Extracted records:
□ □ □ □ □

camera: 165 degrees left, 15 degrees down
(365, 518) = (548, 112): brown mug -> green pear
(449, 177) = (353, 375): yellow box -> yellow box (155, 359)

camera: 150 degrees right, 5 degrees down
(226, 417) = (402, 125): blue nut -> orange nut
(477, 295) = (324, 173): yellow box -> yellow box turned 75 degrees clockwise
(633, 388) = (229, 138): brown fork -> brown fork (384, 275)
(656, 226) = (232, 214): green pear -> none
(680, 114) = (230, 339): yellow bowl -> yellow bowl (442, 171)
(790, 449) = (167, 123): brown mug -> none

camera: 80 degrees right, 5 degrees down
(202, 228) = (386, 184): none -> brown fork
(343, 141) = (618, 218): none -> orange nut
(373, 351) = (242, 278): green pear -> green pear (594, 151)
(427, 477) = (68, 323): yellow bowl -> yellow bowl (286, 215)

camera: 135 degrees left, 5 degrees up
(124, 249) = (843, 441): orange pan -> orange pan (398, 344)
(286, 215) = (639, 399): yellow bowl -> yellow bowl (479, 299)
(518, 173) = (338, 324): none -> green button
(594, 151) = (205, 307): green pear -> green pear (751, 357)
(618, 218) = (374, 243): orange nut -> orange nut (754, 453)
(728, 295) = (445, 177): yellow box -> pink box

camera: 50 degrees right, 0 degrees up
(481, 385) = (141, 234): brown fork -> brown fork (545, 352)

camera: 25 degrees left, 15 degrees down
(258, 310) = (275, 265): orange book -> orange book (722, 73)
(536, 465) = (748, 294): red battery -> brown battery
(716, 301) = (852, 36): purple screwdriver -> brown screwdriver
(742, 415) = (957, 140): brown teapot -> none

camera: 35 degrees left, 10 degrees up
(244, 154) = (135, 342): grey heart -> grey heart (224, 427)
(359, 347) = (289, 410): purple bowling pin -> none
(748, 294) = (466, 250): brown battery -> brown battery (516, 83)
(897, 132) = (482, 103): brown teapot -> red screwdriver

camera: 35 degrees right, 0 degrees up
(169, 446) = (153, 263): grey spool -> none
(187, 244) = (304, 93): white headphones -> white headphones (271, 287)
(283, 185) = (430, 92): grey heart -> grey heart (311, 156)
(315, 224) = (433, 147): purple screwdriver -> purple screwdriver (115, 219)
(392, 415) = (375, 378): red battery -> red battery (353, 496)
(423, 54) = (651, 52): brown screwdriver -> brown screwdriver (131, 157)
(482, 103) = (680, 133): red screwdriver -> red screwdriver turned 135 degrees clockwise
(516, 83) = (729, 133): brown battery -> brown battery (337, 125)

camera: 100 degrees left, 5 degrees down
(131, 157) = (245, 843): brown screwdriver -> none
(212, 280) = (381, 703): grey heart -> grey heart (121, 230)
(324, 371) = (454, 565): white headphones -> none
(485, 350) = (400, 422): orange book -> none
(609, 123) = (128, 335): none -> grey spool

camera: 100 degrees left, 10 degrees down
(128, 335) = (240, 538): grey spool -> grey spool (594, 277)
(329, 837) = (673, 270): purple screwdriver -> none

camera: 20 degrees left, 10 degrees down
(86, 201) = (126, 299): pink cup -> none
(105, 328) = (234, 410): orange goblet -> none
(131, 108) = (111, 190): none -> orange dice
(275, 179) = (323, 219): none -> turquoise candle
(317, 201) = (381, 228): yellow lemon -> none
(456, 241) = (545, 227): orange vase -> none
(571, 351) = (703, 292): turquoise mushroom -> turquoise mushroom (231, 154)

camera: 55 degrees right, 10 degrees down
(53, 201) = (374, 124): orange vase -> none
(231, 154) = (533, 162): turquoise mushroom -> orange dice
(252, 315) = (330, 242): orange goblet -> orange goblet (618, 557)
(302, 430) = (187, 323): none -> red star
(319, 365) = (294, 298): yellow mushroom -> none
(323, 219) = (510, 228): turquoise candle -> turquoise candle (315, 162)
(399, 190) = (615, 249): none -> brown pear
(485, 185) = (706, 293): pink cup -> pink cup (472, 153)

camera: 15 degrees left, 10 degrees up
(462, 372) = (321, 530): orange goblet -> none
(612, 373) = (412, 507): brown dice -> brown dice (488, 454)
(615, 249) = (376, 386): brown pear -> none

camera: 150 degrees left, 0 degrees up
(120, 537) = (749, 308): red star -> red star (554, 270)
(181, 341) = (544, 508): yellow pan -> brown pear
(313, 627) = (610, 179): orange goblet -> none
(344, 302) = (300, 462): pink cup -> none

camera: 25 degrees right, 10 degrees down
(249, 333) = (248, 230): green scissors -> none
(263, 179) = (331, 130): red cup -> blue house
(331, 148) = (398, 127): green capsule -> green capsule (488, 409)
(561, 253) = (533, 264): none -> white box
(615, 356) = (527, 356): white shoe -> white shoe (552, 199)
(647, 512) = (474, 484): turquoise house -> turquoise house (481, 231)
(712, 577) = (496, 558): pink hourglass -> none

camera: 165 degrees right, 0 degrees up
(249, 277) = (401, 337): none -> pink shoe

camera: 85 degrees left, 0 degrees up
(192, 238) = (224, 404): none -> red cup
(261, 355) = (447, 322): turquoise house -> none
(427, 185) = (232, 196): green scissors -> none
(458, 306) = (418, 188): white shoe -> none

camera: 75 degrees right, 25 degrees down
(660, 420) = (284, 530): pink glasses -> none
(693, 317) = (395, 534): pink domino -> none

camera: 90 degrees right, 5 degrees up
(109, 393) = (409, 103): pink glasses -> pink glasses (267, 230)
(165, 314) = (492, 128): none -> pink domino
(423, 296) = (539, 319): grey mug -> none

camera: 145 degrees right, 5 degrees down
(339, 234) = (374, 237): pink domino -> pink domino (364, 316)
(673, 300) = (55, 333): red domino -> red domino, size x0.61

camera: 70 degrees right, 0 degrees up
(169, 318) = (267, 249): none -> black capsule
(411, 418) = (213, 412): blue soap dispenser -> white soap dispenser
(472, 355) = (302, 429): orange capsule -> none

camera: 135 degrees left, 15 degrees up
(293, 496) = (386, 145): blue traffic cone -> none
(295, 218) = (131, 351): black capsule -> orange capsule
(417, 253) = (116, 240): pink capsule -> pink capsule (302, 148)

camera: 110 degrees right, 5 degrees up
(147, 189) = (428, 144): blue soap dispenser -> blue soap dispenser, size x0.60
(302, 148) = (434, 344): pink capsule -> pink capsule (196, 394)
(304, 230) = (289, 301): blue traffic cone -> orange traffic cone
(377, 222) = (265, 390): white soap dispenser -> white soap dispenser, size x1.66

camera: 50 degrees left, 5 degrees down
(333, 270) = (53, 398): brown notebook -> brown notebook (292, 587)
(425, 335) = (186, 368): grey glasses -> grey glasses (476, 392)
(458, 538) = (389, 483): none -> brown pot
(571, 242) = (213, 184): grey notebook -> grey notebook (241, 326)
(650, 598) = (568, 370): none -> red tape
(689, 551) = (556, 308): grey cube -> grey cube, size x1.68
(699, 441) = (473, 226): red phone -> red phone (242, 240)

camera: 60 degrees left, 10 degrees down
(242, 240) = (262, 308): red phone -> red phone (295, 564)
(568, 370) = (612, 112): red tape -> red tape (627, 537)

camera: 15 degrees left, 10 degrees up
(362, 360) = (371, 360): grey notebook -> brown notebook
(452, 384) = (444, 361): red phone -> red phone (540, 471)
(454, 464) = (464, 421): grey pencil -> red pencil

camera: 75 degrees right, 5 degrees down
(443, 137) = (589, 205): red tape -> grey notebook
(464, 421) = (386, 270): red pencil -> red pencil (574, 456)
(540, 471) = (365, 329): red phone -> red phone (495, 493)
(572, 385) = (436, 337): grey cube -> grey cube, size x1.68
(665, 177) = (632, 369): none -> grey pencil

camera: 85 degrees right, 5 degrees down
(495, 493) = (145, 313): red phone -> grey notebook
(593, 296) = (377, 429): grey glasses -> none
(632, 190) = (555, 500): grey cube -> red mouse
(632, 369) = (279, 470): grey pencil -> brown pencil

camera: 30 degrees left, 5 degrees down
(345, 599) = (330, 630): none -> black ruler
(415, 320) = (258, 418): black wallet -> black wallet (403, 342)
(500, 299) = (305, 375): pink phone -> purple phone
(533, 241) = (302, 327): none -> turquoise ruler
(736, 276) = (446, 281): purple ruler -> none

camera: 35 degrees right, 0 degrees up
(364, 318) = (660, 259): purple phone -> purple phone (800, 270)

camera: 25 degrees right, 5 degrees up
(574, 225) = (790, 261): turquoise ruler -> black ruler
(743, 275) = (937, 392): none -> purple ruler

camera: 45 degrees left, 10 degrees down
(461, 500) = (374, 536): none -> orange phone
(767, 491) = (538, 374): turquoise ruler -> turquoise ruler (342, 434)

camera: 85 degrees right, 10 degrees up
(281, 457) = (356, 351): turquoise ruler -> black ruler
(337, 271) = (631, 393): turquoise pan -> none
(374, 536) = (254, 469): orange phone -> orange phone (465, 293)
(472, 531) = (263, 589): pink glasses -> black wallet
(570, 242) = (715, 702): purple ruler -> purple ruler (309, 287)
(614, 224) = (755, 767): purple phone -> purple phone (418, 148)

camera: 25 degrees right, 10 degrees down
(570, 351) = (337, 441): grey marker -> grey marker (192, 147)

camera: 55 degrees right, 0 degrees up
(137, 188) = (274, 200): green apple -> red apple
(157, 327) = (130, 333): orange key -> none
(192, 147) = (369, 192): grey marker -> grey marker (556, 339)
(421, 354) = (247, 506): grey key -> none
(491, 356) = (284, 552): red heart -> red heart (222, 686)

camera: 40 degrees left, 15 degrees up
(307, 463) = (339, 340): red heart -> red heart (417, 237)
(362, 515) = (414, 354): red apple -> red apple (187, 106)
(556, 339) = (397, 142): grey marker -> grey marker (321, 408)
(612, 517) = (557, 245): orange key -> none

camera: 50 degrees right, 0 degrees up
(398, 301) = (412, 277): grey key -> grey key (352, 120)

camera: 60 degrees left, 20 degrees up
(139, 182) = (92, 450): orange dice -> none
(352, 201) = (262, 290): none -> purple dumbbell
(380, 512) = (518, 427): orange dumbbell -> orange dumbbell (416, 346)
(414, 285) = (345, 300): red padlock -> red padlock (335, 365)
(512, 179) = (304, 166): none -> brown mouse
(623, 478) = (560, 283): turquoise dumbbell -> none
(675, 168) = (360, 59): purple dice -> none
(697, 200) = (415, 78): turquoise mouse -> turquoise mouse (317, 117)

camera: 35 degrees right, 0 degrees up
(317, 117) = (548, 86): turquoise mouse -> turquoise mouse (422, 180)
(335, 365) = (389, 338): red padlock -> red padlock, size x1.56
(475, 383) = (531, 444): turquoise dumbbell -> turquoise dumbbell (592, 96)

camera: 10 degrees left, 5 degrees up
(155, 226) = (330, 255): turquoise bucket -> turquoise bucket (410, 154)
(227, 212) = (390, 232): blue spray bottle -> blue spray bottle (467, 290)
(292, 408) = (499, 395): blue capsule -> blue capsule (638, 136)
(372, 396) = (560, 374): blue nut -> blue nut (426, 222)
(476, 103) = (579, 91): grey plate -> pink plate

□ □ □ □ □

### Problem to work on
Using the records above, set down exactly the lines from the one with "(252, 315) = (330, 242): orange" through the one with "(615, 356) = (527, 356): white", inclusive, and nothing more.

### Output for this exercise
(252, 315) = (330, 242): orange goblet -> orange goblet (618, 557)
(302, 430) = (187, 323): none -> red star
(319, 365) = (294, 298): yellow mushroom -> none
(323, 219) = (510, 228): turquoise candle -> turquoise candle (315, 162)
(399, 190) = (615, 249): none -> brown pear
(485, 185) = (706, 293): pink cup -> pink cup (472, 153)

camera: 15 degrees left, 10 degrees up
(462, 372) = (321, 530): orange goblet -> none
(612, 373) = (412, 507): brown dice -> brown dice (488, 454)
(615, 249) = (376, 386): brown pear -> none

camera: 150 degrees left, 0 degrees up
(120, 537) = (749, 308): red star -> red star (554, 270)
(181, 341) = (544, 508): yellow pan -> brown pear
(313, 627) = (610, 179): orange goblet -> none
(344, 302) = (300, 462): pink cup -> none

camera: 25 degrees right, 10 degrees down
(249, 333) = (248, 230): green scissors -> none
(263, 179) = (331, 130): red cup -> blue house
(331, 148) = (398, 127): green capsule -> green capsule (488, 409)
(561, 253) = (533, 264): none -> white box
(615, 356) = (527, 356): white shoe -> white shoe (552, 199)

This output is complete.